ASSIGNMENT :: Everything from the opening line of the listing below to the line that has "cyan 1x1 brick [165,130,190,164] -> none", inclusive, should be returned exactly, except the pictures.

TASK INPUT ::
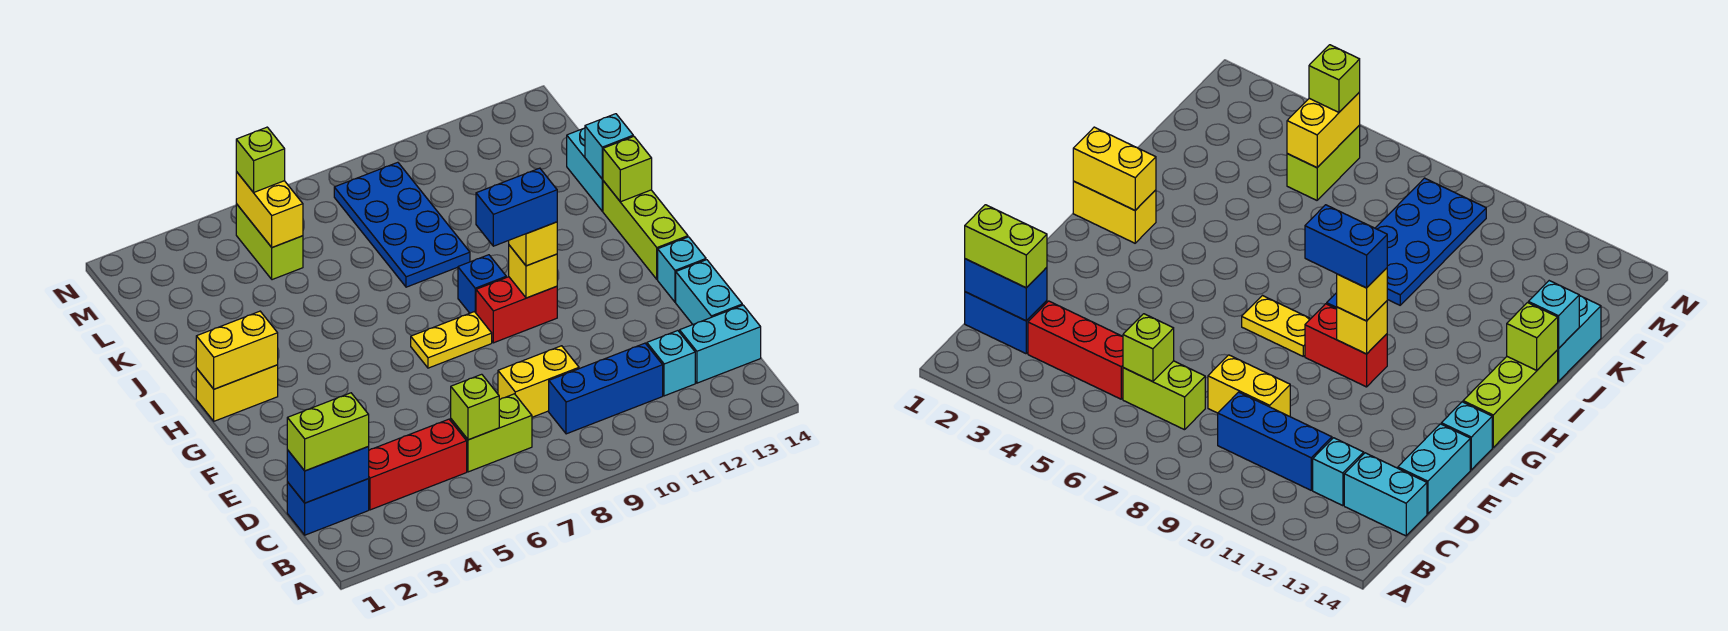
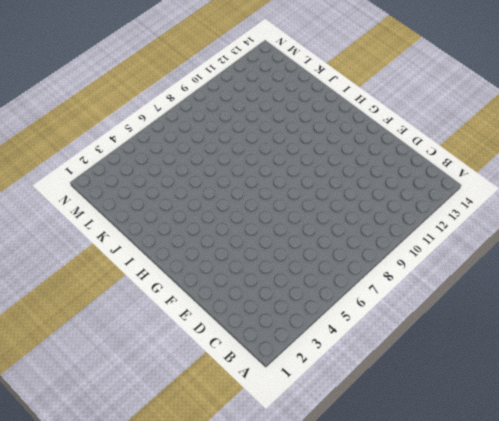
none -> blue 1x2 brick [287,479,369,535]
none -> red 1x3 brick [368,419,467,510]
none -> lime 1x2 brick [451,394,532,472]

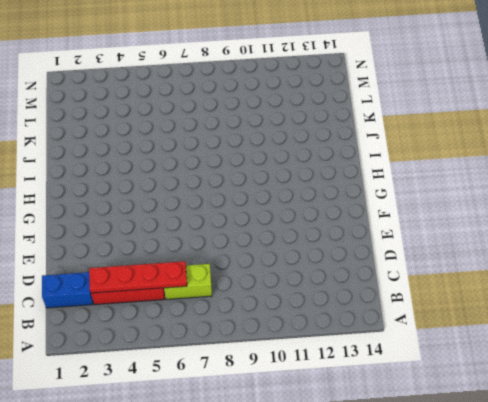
red 1x4 plate [89,261,187,293] -> lime 1x1 brick [451,374,499,440]
none -> blue 1x3 brick [549,343,663,434]
none -> cyan 1x1 brick [647,331,695,396]
none -> cyan 1x2 brick [680,305,761,383]

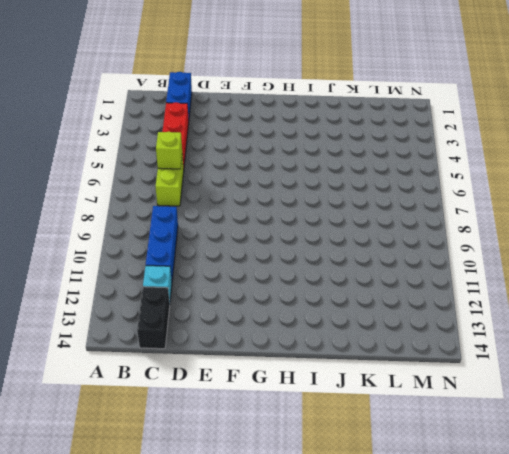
black 1x2 brick [137,287,170,349] -> cyan 1x2 brick [680,305,761,383]
none -> yellow 1x2 brick [498,346,579,417]
none -> cyan 1x2 brick [676,260,742,324]
none -> cyan 1x1 brick [658,237,706,302]

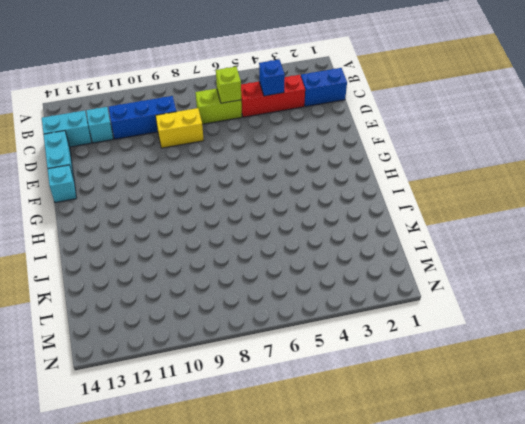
blue 1x1 brick [259,60,285,96] -> blue 1x1 brick moved to [458,255,506,313]
none -> yellow 1x2 plate [411,312,492,368]
none -> red 1x2 brick [476,277,557,343]
none -> lime 1x3 brick [603,181,688,279]

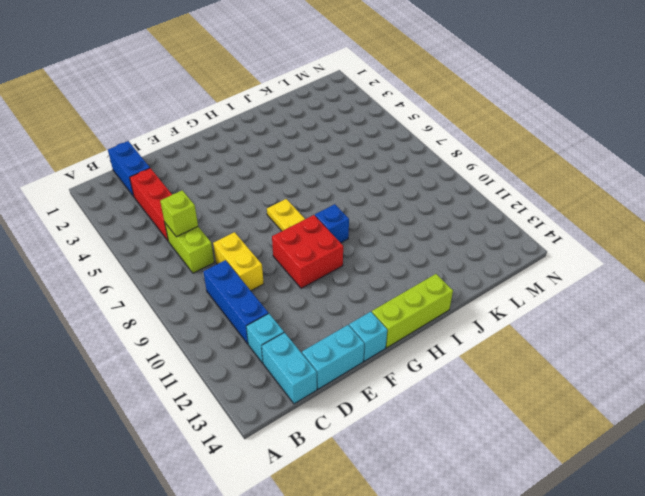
red 2x2 brick [272,215,343,288] -> red 1x2 brick [476,277,557,343]
none -> yellow 1x2 brick [196,365,278,421]
none -> blue 2x4 plate [334,162,470,287]
none -> cyan 1x2 brick [567,128,603,211]

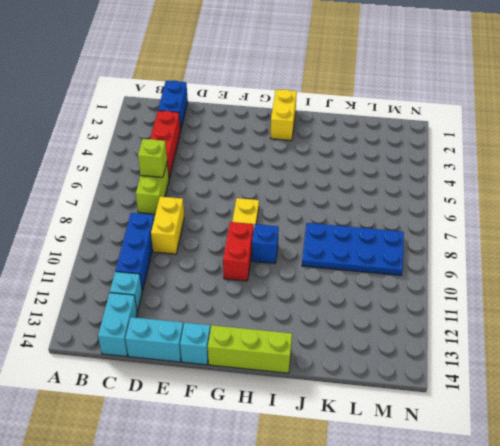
none -> cyan 1x2 brick [567,128,603,211]
none -> lime 1x2 brick [236,204,303,280]
none -> blue 1x2 brick [287,447,369,503]

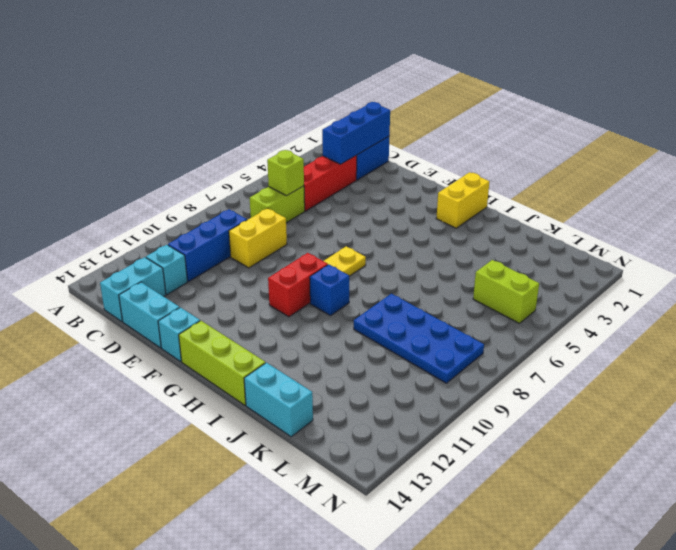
blue 1x3 brick [322,102,390,164] -> blue 1x2 brick [287,447,369,503]
none -> yellow 1x1 brick [509,245,557,298]
none -> yellow 1x2 brick [196,311,278,389]
none -> lime 1x1 brick [603,136,652,202]

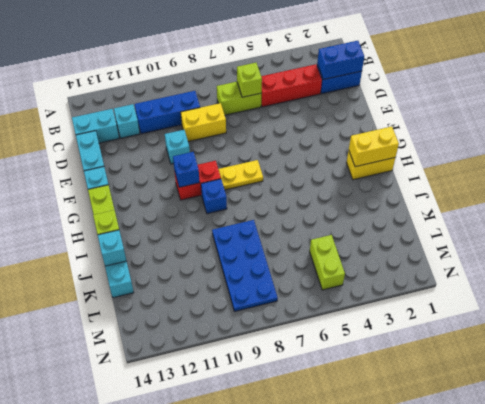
cyan 1x1 brick [165,130,190,164] -> none
blue 1x1 brick [173,152,200,187] -> yellow 1x1 brick [509,245,557,298]
none -> yellow 1x2 brick [236,172,303,247]
none -> lime 1x2 brick [287,393,369,471]
none -> yellow 1x1 brick [509,222,557,266]

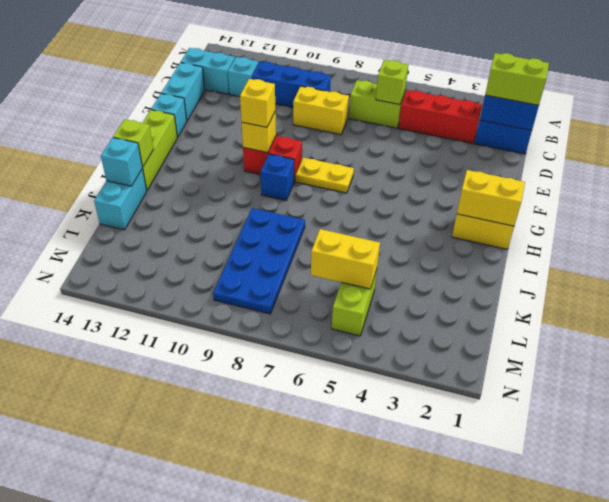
yellow 1x2 brick [311,229,380,289] -> yellow 1x2 brick turned to [236,172,303,247]
none -> lime 1x1 brick [236,127,285,192]
none -> blue 1x2 brick [476,168,557,246]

YOUR RESPONSE ::
none -> blue 1x2 brick [287,479,369,535]
none -> red 1x3 brick [368,419,467,510]
none -> lime 1x2 brick [451,394,532,472]

red 1x4 plate [89,261,187,293] -> lime 1x1 brick [451,374,499,440]
none -> blue 1x3 brick [549,343,663,434]
none -> cyan 1x1 brick [647,331,695,396]
none -> cyan 1x2 brick [680,305,761,383]

black 1x2 brick [137,287,170,349] -> cyan 1x2 brick [680,305,761,383]
none -> yellow 1x2 brick [498,346,579,417]
none -> cyan 1x2 brick [676,260,742,324]
none -> cyan 1x1 brick [658,237,706,302]

blue 1x1 brick [259,60,285,96] -> blue 1x1 brick moved to [458,255,506,313]
none -> yellow 1x2 plate [411,312,492,368]
none -> red 1x2 brick [476,277,557,343]
none -> lime 1x3 brick [603,181,688,279]

red 2x2 brick [272,215,343,288] -> red 1x2 brick [476,277,557,343]
none -> yellow 1x2 brick [196,365,278,421]
none -> blue 2x4 plate [334,162,470,287]
none -> cyan 1x2 brick [567,128,603,211]

none -> cyan 1x2 brick [567,128,603,211]
none -> lime 1x2 brick [236,204,303,280]
none -> blue 1x2 brick [287,447,369,503]

blue 1x3 brick [322,102,390,164] -> blue 1x2 brick [287,447,369,503]
none -> yellow 1x1 brick [509,245,557,298]
none -> yellow 1x2 brick [196,311,278,389]
none -> lime 1x1 brick [603,136,652,202]

cyan 1x1 brick [165,130,190,164] -> none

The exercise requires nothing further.